Object change listings:
* * * *
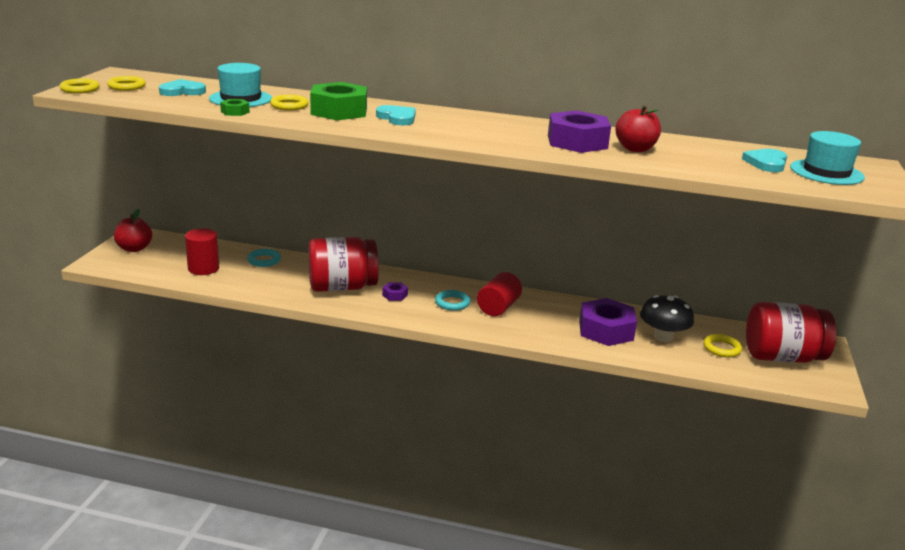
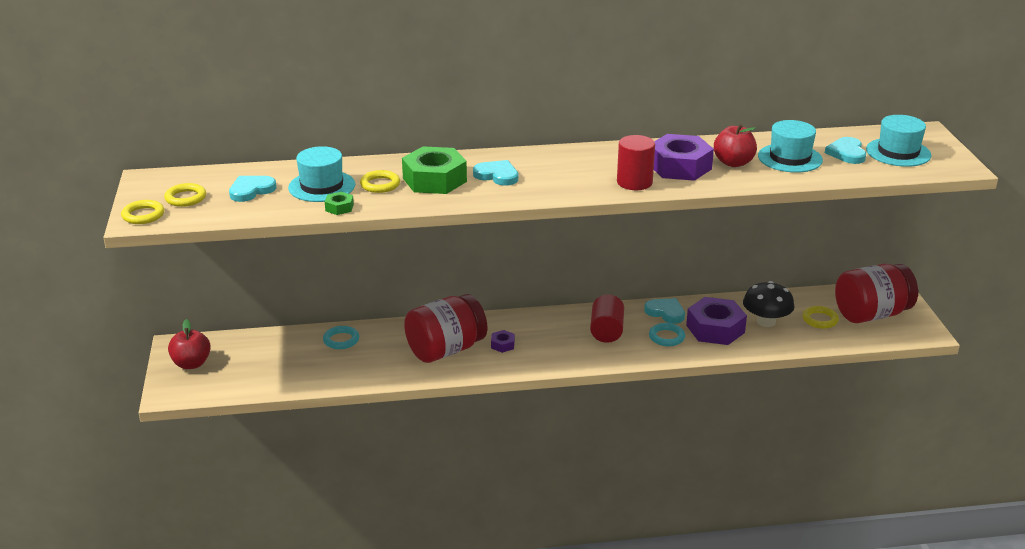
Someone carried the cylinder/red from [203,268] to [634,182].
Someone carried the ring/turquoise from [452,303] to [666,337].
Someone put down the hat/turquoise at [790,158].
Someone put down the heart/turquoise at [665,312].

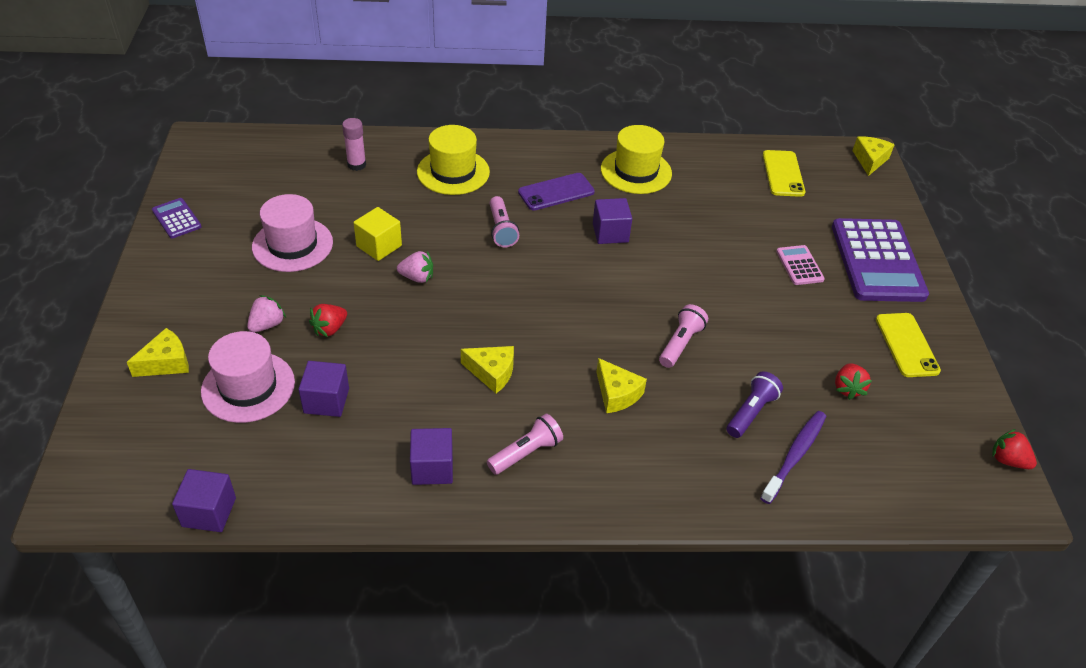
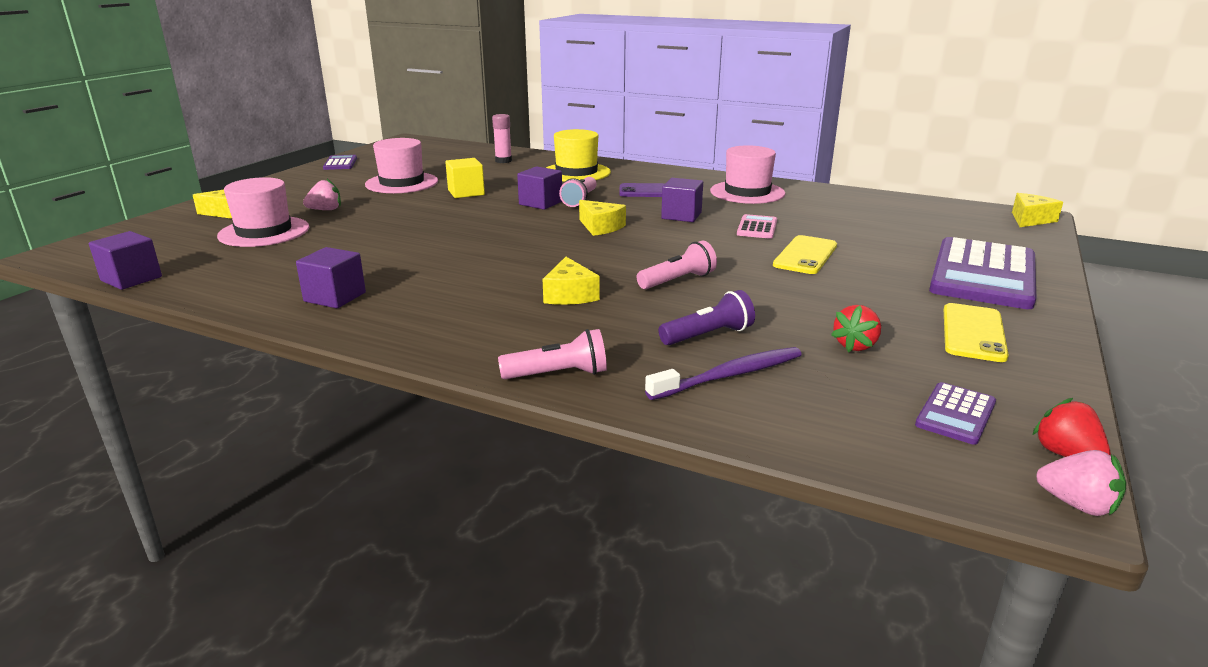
Someone repainted the hat/yellow at [636,171], which became the hat/pink at [747,192].
Someone carried the phone/yellow from [783,174] to [805,255].
Someone carried the calculator/pink from [799,265] to [757,228].
Someone carried the strawberry/pink from [417,277] to [1077,504].
Someone took away the strawberry/red at [329,329].
Someone carried the cheese/yellow from [492,373] to [600,227].
Someone carried the cube/purple from [326,401] to [540,203].
Someone carried the flashlight/pink from [526,453] to [558,374].
Someone put down the calculator/purple at [955,414].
* * * *
WHAT IS EXPECTED. If a line comes after the line with "Someone put down the hat/turquoise", it stays out; print exactly every line from the start of the entries up to and including that line, but no pictures.

EXERCISE RESULT.
Someone carried the cylinder/red from [203,268] to [634,182].
Someone carried the ring/turquoise from [452,303] to [666,337].
Someone put down the hat/turquoise at [790,158].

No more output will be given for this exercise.